Data supplied:
▶
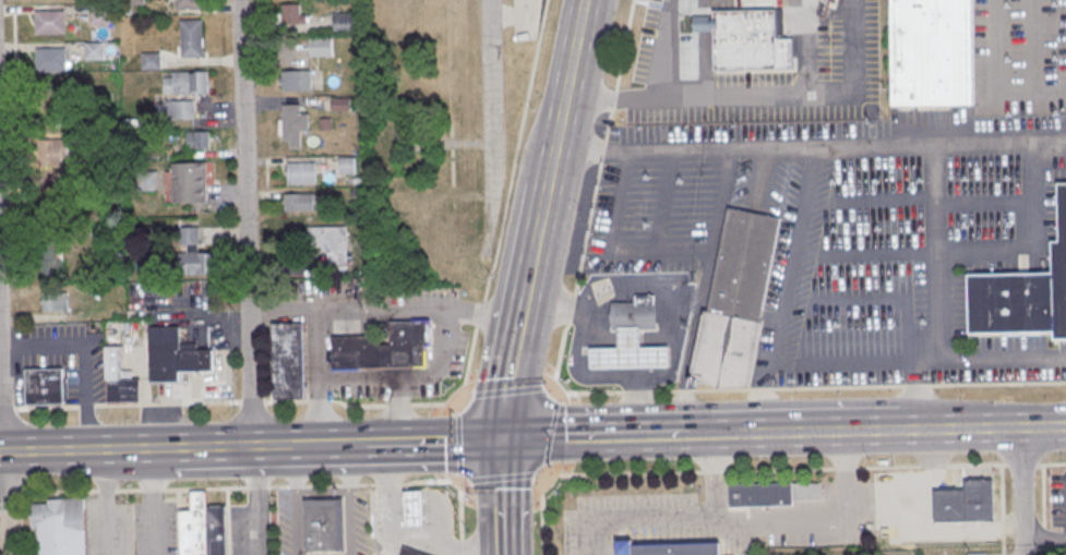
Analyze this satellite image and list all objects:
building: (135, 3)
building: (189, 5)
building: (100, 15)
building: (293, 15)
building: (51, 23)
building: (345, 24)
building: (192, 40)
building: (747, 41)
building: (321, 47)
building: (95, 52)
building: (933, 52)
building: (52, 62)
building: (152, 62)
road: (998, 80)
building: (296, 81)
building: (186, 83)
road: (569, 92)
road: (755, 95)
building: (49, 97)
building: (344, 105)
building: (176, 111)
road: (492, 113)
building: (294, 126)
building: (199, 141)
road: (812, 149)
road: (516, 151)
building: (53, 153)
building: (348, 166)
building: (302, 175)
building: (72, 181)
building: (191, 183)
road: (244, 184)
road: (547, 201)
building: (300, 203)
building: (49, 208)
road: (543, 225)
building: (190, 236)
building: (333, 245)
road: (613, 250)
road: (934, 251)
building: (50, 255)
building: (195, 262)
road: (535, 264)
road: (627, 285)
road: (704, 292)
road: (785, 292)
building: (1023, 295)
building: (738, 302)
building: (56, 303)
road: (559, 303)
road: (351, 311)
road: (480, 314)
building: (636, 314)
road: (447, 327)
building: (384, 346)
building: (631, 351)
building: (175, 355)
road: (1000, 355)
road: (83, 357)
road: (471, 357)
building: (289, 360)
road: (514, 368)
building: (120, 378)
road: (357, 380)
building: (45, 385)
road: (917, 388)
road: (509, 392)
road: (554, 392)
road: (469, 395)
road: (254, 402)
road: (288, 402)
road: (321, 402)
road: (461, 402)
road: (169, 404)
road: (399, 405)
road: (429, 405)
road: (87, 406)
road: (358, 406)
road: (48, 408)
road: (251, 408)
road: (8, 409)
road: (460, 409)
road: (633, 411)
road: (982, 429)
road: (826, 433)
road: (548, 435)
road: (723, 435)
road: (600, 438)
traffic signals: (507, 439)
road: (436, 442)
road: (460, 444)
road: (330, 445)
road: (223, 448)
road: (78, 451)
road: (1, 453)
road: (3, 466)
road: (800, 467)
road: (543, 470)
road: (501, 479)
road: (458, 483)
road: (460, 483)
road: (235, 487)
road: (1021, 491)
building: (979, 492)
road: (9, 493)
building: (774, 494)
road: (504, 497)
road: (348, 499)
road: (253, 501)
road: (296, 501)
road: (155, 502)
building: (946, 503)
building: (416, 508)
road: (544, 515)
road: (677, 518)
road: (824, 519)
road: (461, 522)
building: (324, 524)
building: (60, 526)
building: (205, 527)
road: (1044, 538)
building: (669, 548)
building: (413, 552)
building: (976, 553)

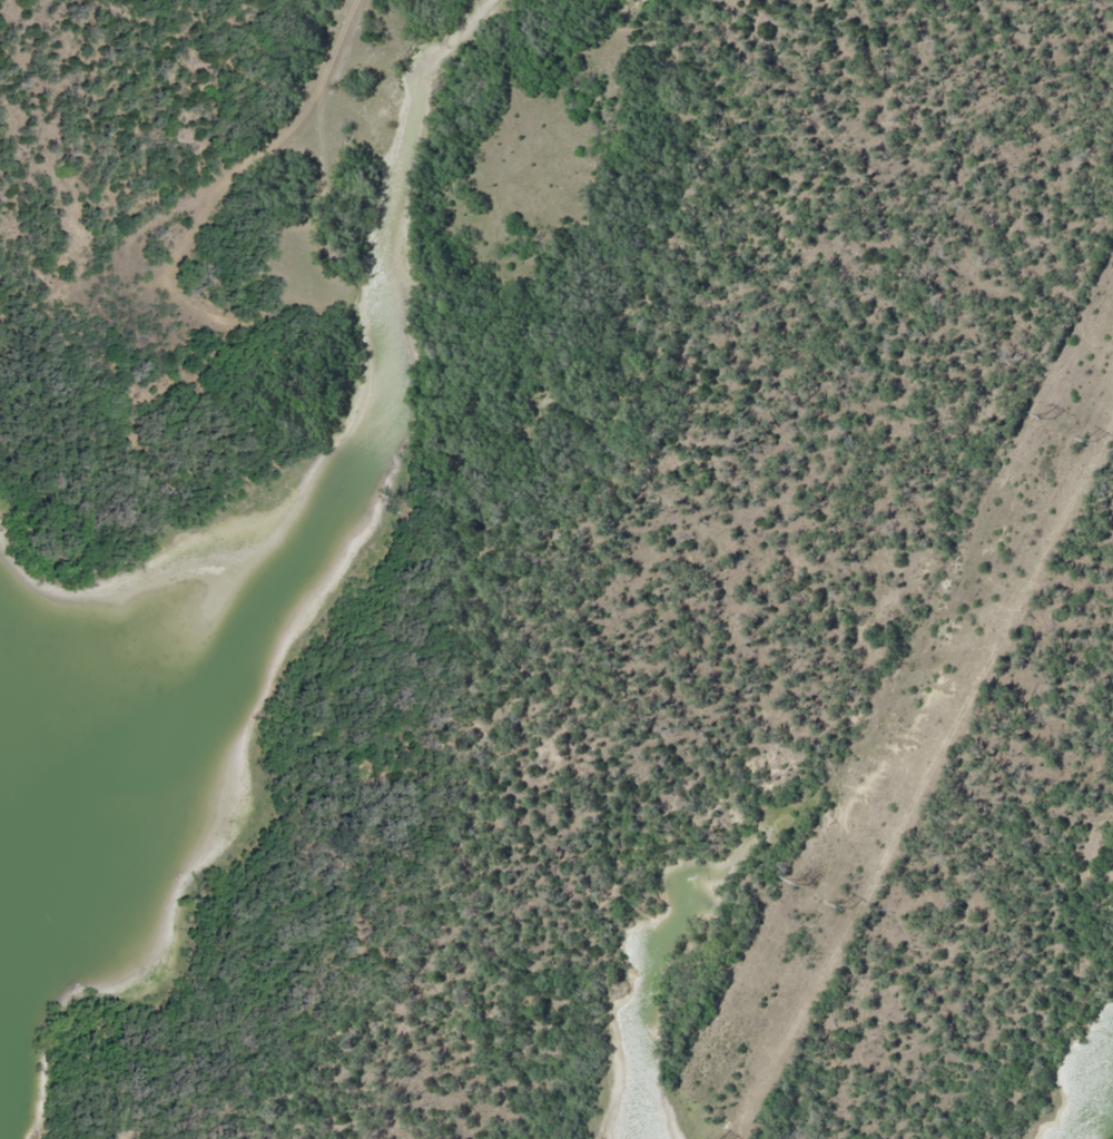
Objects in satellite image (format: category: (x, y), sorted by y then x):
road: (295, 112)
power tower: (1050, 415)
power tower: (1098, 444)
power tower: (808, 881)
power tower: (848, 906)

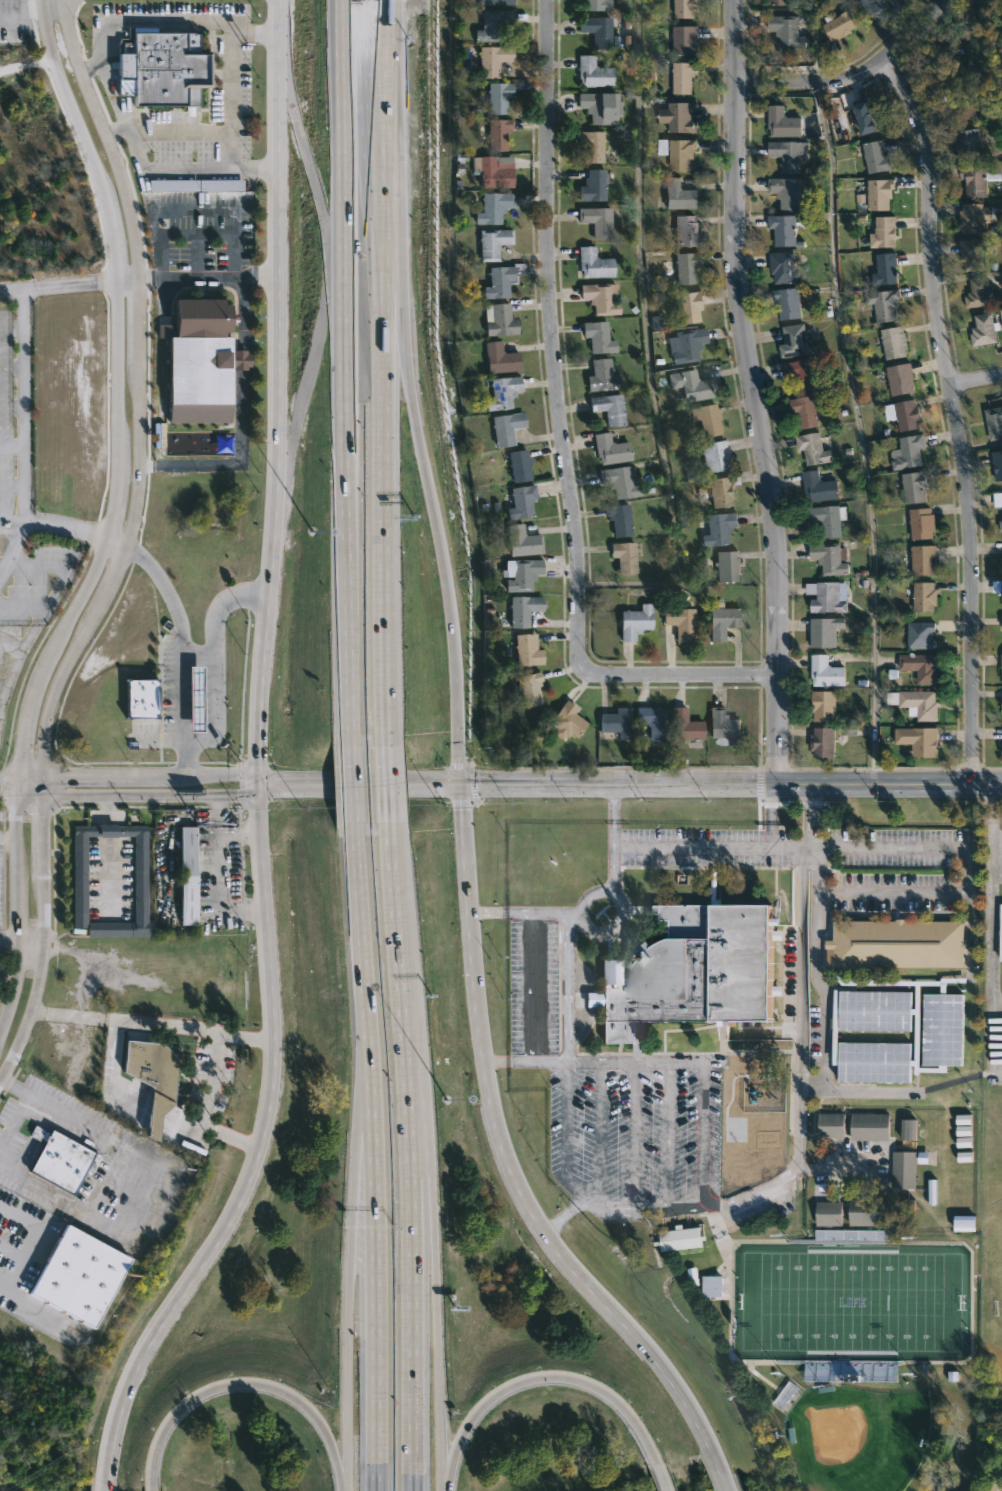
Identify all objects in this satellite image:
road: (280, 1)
◀
What the task requires:
Exact repetition of the data is needed, with no images retained.

Solution for this exercise:
Analyze this satellite image and list all objects:
building: (135, 3)
building: (189, 5)
building: (100, 15)
building: (293, 15)
building: (51, 23)
building: (345, 24)
building: (192, 40)
building: (747, 41)
building: (321, 47)
building: (95, 52)
building: (933, 52)
building: (52, 62)
building: (152, 62)
road: (998, 80)
building: (296, 81)
building: (186, 83)
road: (569, 92)
road: (755, 95)
building: (49, 97)
building: (344, 105)
building: (176, 111)
road: (492, 113)
building: (294, 126)
building: (199, 141)
road: (812, 149)
road: (516, 151)
building: (53, 153)
building: (348, 166)
building: (302, 175)
building: (72, 181)
building: (191, 183)
road: (244, 184)
road: (547, 201)
building: (300, 203)
building: (49, 208)
road: (543, 225)
building: (190, 236)
building: (333, 245)
road: (613, 250)
road: (934, 251)
building: (50, 255)
building: (195, 262)
road: (535, 264)
road: (627, 285)
road: (704, 292)
road: (785, 292)
building: (1023, 295)
building: (738, 302)
building: (56, 303)
road: (559, 303)
road: (351, 311)
road: (480, 314)
building: (636, 314)
road: (447, 327)
building: (384, 346)
building: (631, 351)
building: (175, 355)
road: (1000, 355)
road: (83, 357)
road: (471, 357)
building: (289, 360)
road: (514, 368)
building: (120, 378)
road: (357, 380)
building: (45, 385)
road: (917, 388)
road: (509, 392)
road: (554, 392)
road: (469, 395)
road: (254, 402)
road: (288, 402)
road: (321, 402)
road: (461, 402)
road: (169, 404)
road: (399, 405)
road: (429, 405)
road: (87, 406)
road: (358, 406)
road: (48, 408)
road: (251, 408)
road: (8, 409)
road: (460, 409)
road: (633, 411)
road: (982, 429)
road: (826, 433)
road: (548, 435)
road: (723, 435)
road: (600, 438)
traffic signals: (507, 439)
road: (436, 442)
road: (460, 444)
road: (330, 445)
road: (223, 448)
road: (78, 451)
road: (1, 453)
road: (3, 466)
road: (800, 467)
road: (543, 470)
road: (501, 479)
road: (458, 483)
road: (460, 483)
road: (235, 487)
road: (1021, 491)
building: (979, 492)
road: (9, 493)
building: (774, 494)
road: (504, 497)
road: (348, 499)
road: (253, 501)
road: (296, 501)
road: (155, 502)
building: (946, 503)
building: (416, 508)
road: (544, 515)
road: (677, 518)
road: (824, 519)
road: (461, 522)
building: (324, 524)
building: (60, 526)
building: (205, 527)
road: (1044, 538)
building: (669, 548)
building: (413, 552)
building: (976, 553)

Objects in satellite image (format: category: (x, y), sorted by y then x):
road: (295, 112)
power tower: (1050, 415)
power tower: (1098, 444)
power tower: (808, 881)
power tower: (848, 906)

Identify all objects in this satellite image:
road: (280, 1)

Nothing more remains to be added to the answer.